__Exercise__. All of the data below should be printed again word for word, pictures excluded.

__Given data__.
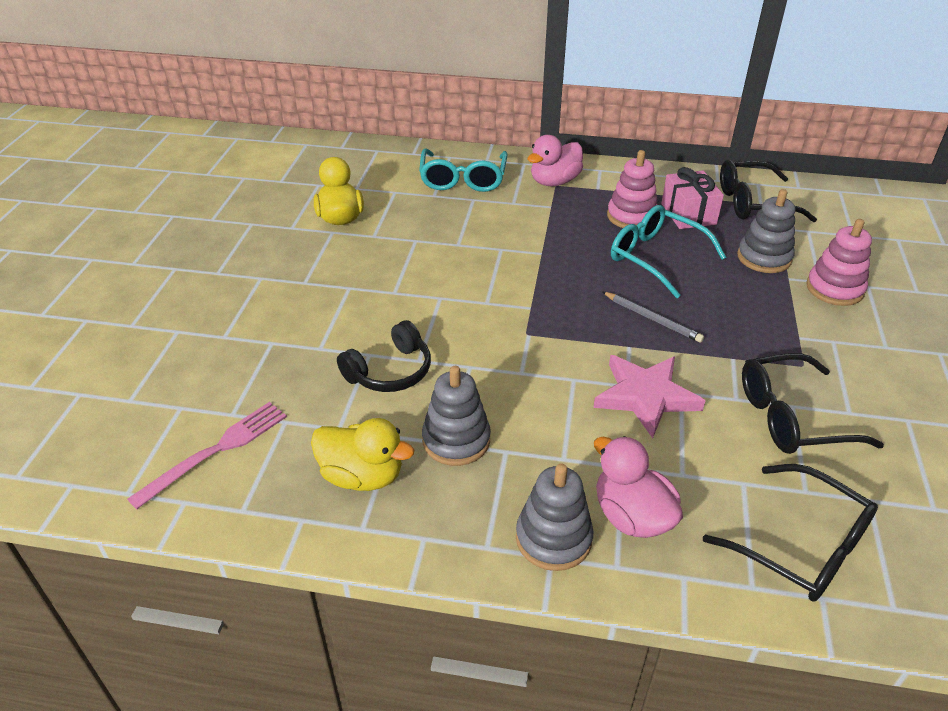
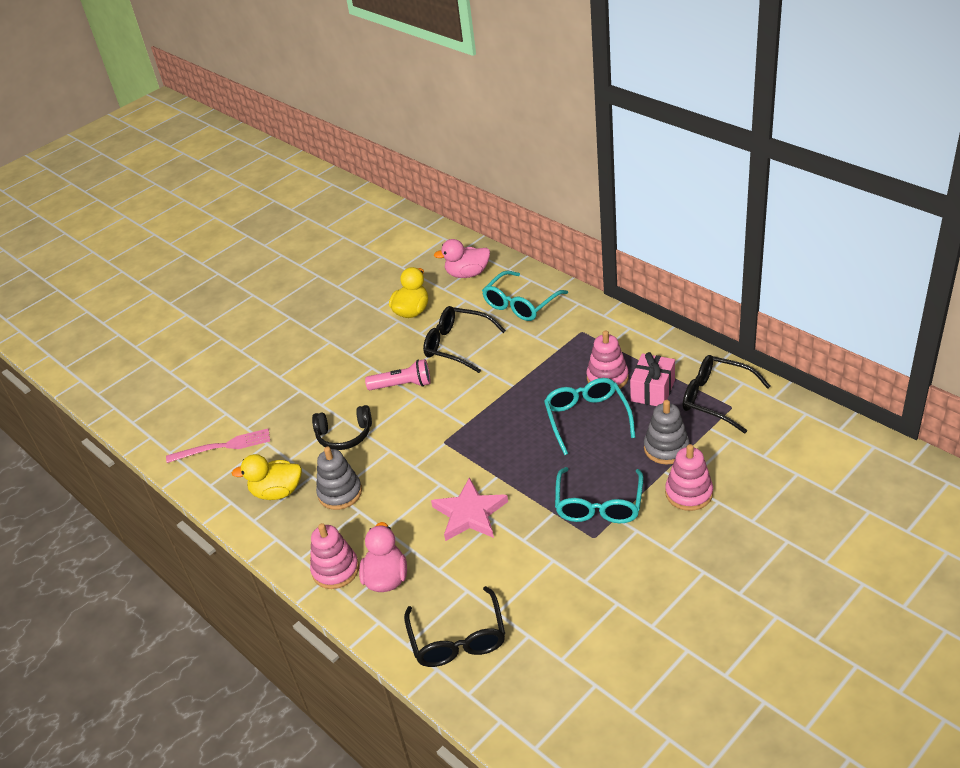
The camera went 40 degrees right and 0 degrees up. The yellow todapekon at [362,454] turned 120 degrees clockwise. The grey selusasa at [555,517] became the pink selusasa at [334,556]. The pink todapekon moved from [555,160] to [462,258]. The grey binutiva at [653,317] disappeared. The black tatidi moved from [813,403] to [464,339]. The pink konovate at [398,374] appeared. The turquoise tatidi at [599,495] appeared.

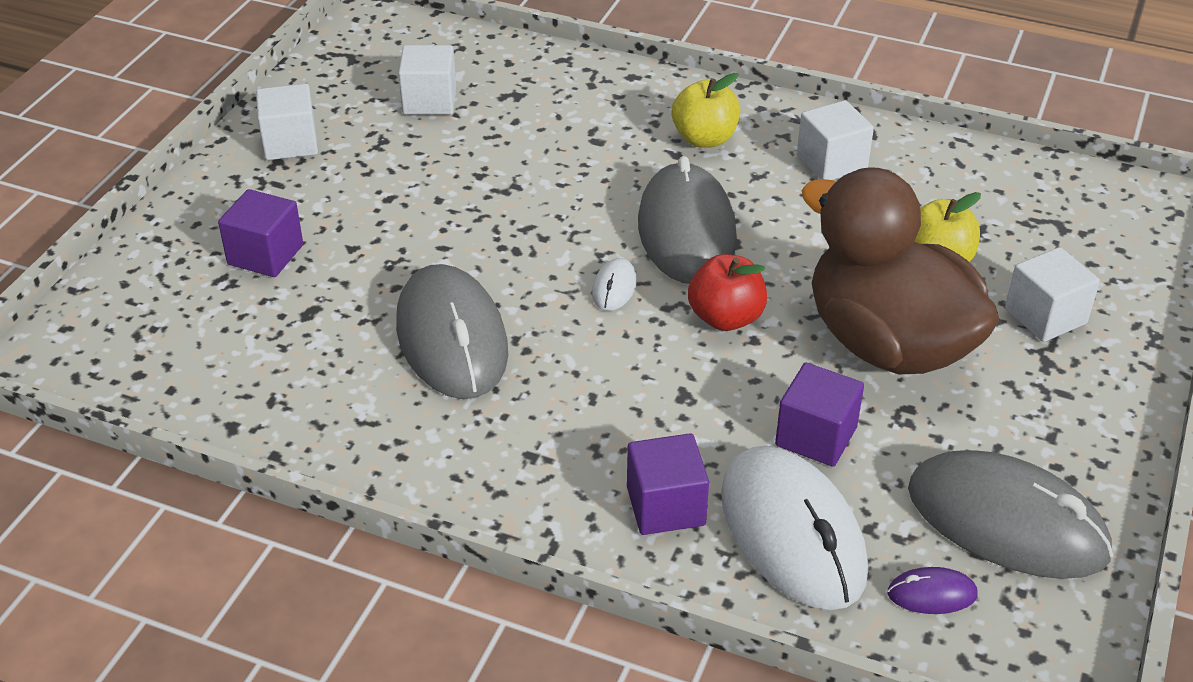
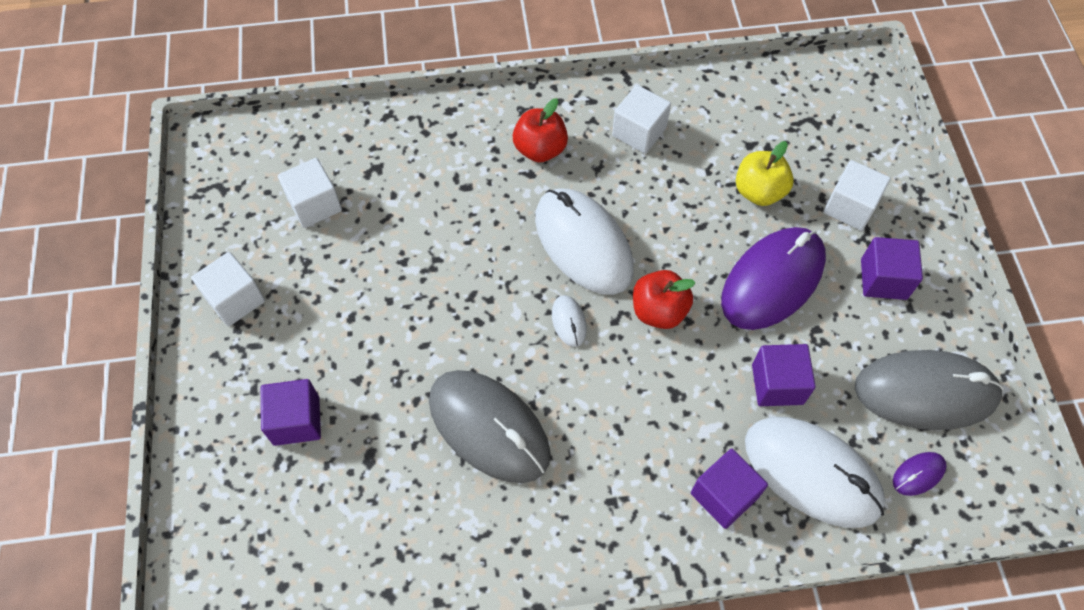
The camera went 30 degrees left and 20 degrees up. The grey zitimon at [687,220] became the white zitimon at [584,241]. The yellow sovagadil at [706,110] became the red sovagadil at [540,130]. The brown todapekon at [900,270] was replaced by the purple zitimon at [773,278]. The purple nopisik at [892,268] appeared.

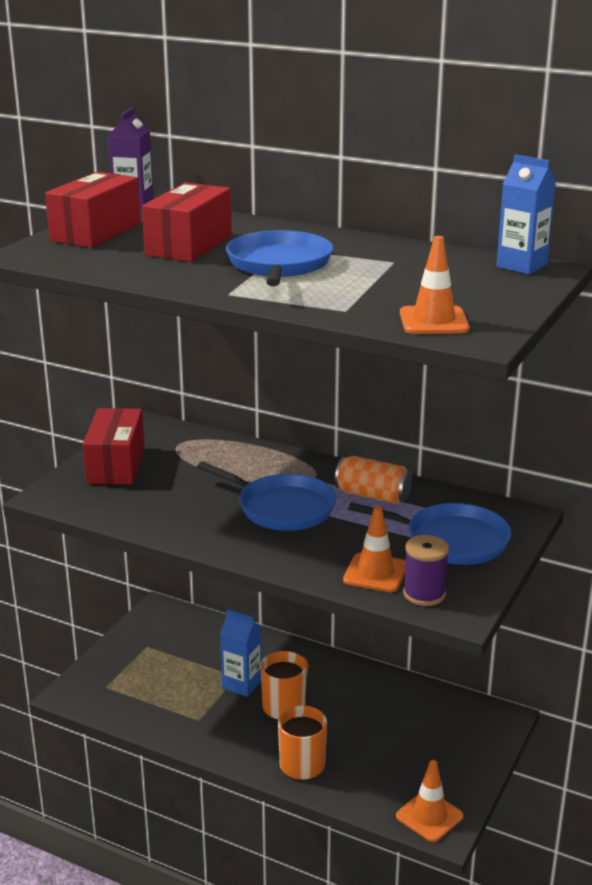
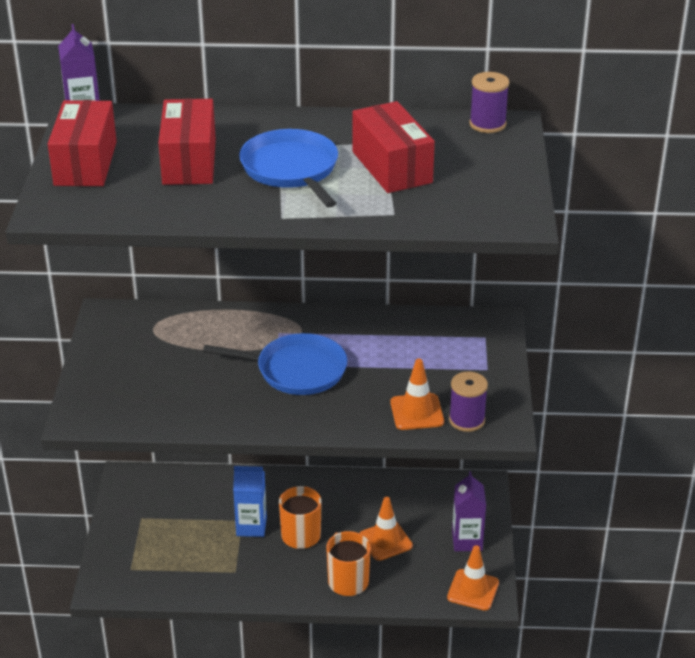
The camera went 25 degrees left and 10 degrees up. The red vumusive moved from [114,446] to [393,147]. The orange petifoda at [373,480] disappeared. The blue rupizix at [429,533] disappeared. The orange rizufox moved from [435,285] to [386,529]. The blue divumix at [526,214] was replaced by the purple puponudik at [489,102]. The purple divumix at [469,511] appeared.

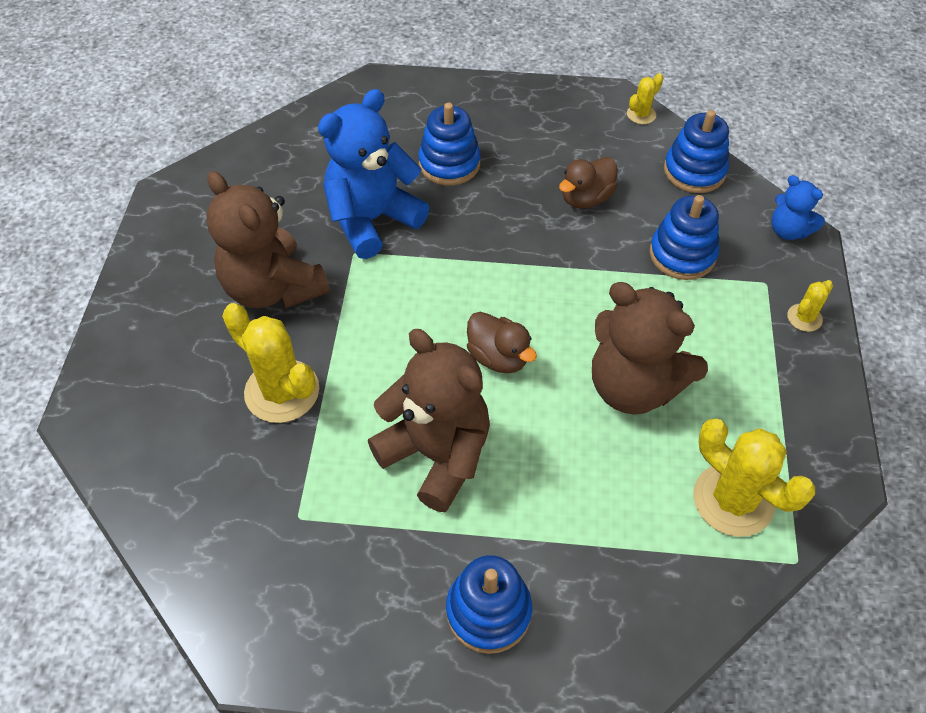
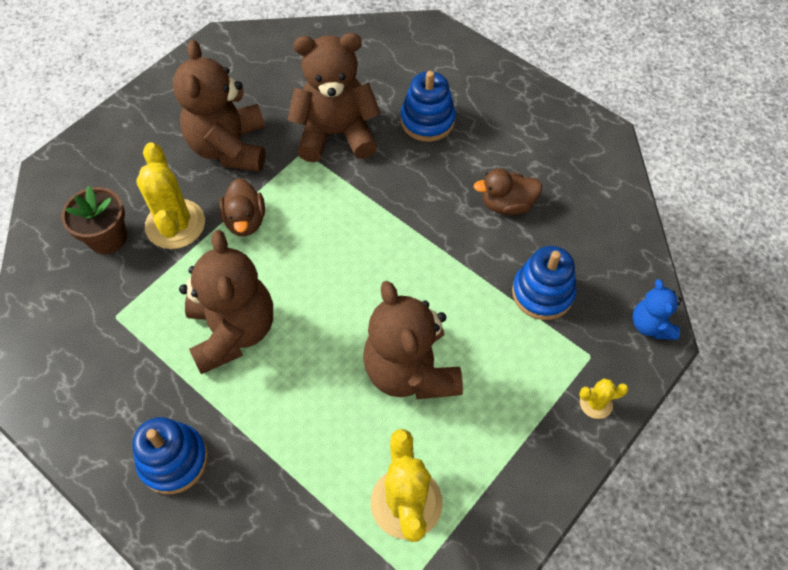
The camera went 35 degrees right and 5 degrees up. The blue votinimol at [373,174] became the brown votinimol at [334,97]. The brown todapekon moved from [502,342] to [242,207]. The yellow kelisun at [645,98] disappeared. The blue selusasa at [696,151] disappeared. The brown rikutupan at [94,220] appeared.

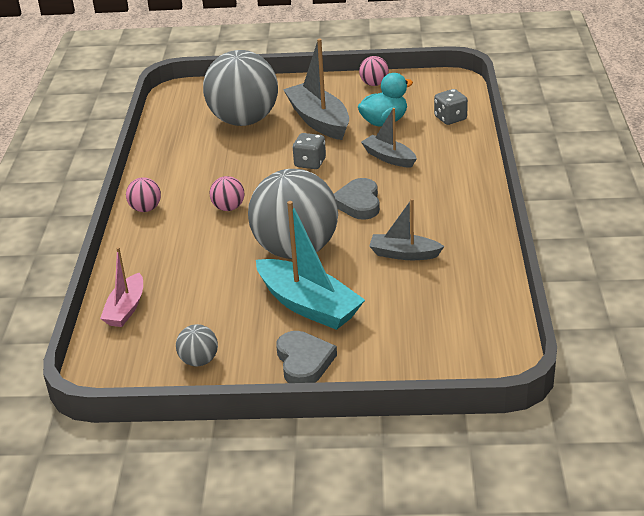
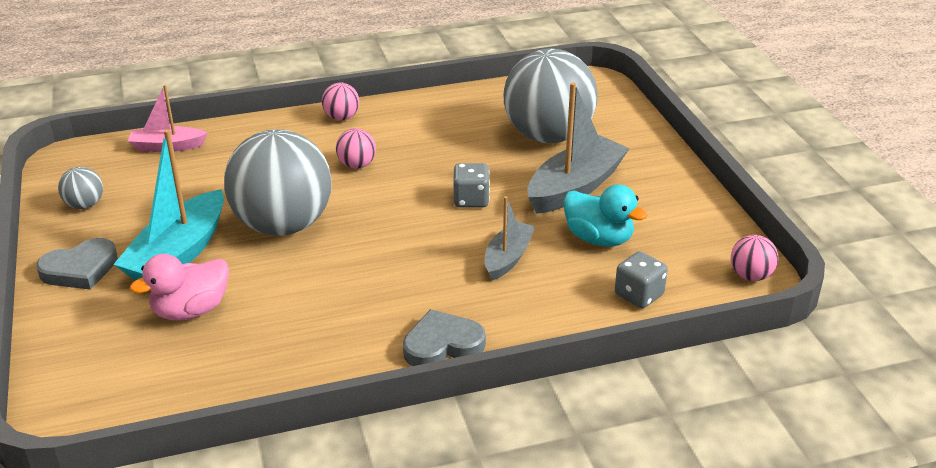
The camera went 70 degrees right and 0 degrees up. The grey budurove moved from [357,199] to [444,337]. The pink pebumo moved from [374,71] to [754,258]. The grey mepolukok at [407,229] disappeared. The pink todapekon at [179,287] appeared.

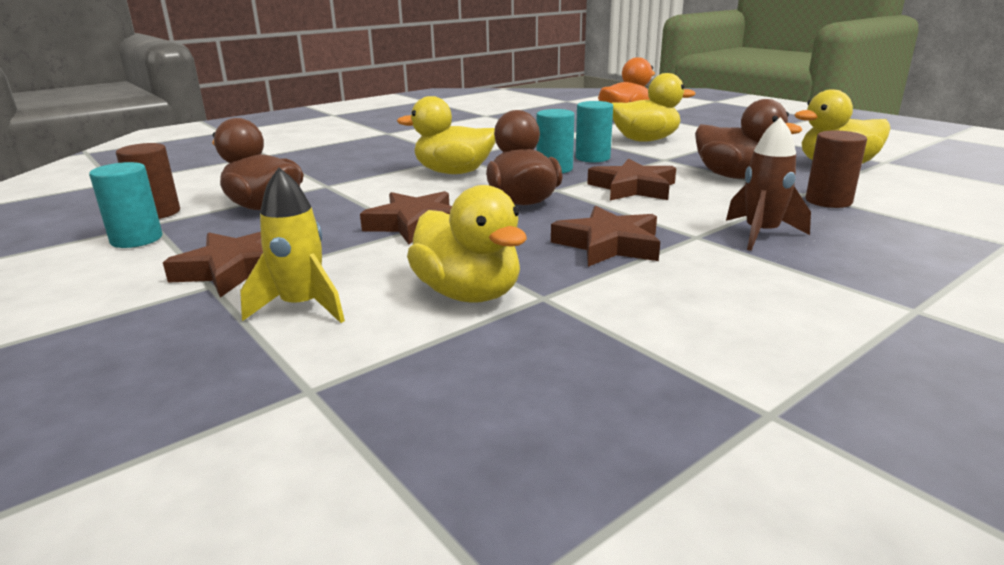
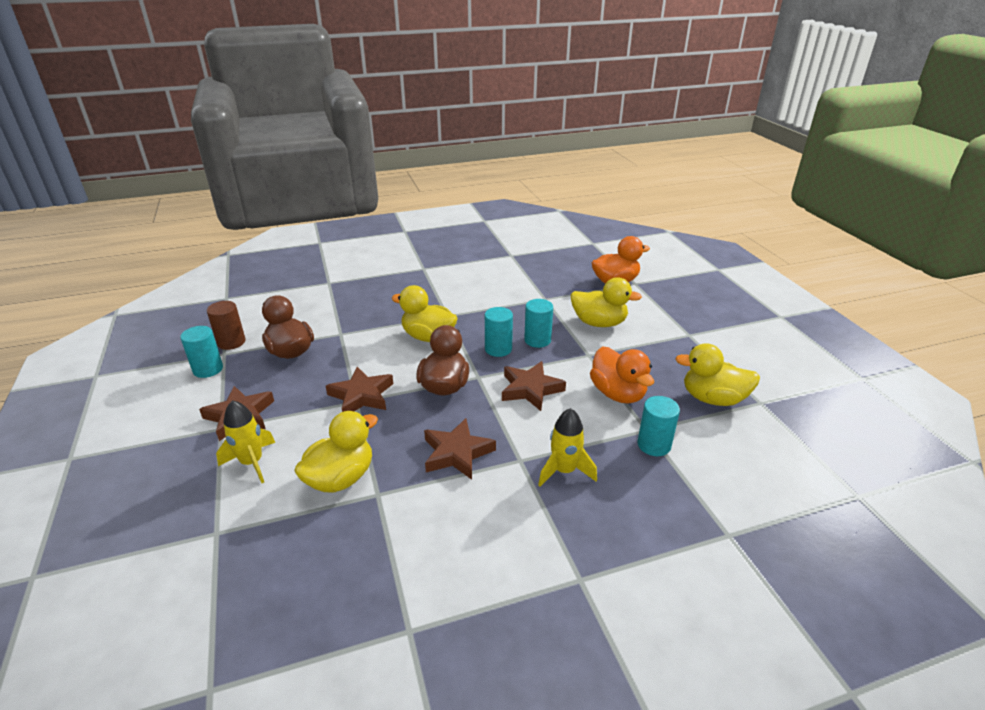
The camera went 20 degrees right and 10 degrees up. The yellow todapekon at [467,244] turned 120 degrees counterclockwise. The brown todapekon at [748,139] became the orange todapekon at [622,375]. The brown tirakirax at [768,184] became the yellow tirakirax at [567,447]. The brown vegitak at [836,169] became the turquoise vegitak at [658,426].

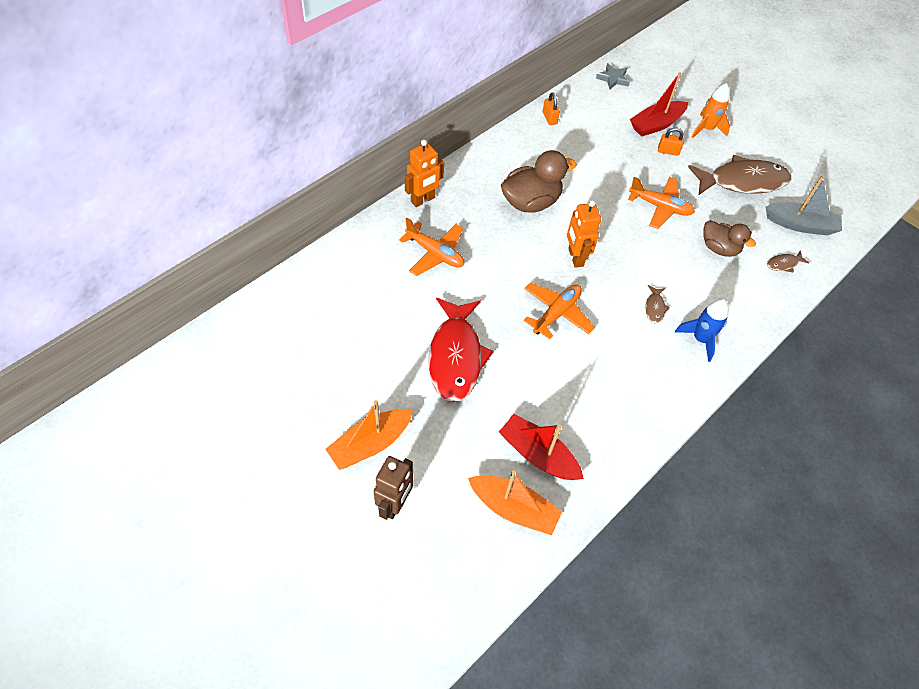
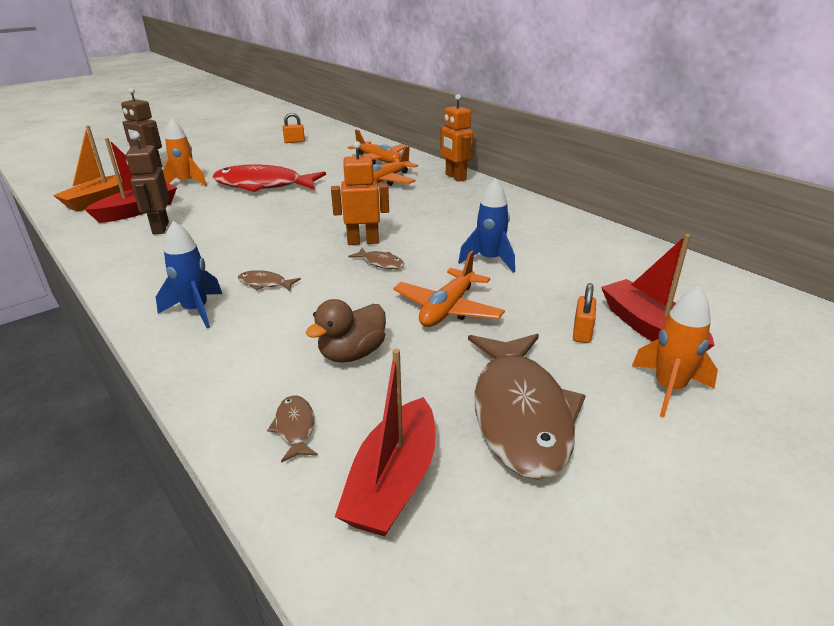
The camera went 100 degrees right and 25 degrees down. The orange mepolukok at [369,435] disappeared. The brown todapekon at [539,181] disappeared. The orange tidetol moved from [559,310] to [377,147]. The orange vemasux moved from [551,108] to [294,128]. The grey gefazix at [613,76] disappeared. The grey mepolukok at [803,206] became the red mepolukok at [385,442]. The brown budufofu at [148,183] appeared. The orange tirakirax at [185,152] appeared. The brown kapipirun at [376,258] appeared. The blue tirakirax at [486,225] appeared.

__Answer to the problem__.
The camera went 40 degrees right and 0 degrees up. The yellow todapekon at [362,454] turned 120 degrees clockwise. The grey selusasa at [555,517] became the pink selusasa at [334,556]. The pink todapekon moved from [555,160] to [462,258]. The grey binutiva at [653,317] disappeared. The black tatidi moved from [813,403] to [464,339]. The pink konovate at [398,374] appeared. The turquoise tatidi at [599,495] appeared.

The camera went 30 degrees left and 20 degrees up. The grey zitimon at [687,220] became the white zitimon at [584,241]. The yellow sovagadil at [706,110] became the red sovagadil at [540,130]. The brown todapekon at [900,270] was replaced by the purple zitimon at [773,278]. The purple nopisik at [892,268] appeared.

The camera went 25 degrees left and 10 degrees up. The red vumusive moved from [114,446] to [393,147]. The orange petifoda at [373,480] disappeared. The blue rupizix at [429,533] disappeared. The orange rizufox moved from [435,285] to [386,529]. The blue divumix at [526,214] was replaced by the purple puponudik at [489,102]. The purple divumix at [469,511] appeared.

The camera went 35 degrees right and 5 degrees up. The blue votinimol at [373,174] became the brown votinimol at [334,97]. The brown todapekon moved from [502,342] to [242,207]. The yellow kelisun at [645,98] disappeared. The blue selusasa at [696,151] disappeared. The brown rikutupan at [94,220] appeared.

The camera went 70 degrees right and 0 degrees up. The grey budurove moved from [357,199] to [444,337]. The pink pebumo moved from [374,71] to [754,258]. The grey mepolukok at [407,229] disappeared. The pink todapekon at [179,287] appeared.

The camera went 20 degrees right and 10 degrees up. The yellow todapekon at [467,244] turned 120 degrees counterclockwise. The brown todapekon at [748,139] became the orange todapekon at [622,375]. The brown tirakirax at [768,184] became the yellow tirakirax at [567,447]. The brown vegitak at [836,169] became the turquoise vegitak at [658,426].

The camera went 100 degrees right and 25 degrees down. The orange mepolukok at [369,435] disappeared. The brown todapekon at [539,181] disappeared. The orange tidetol moved from [559,310] to [377,147]. The orange vemasux moved from [551,108] to [294,128]. The grey gefazix at [613,76] disappeared. The grey mepolukok at [803,206] became the red mepolukok at [385,442]. The brown budufofu at [148,183] appeared. The orange tirakirax at [185,152] appeared. The brown kapipirun at [376,258] appeared. The blue tirakirax at [486,225] appeared.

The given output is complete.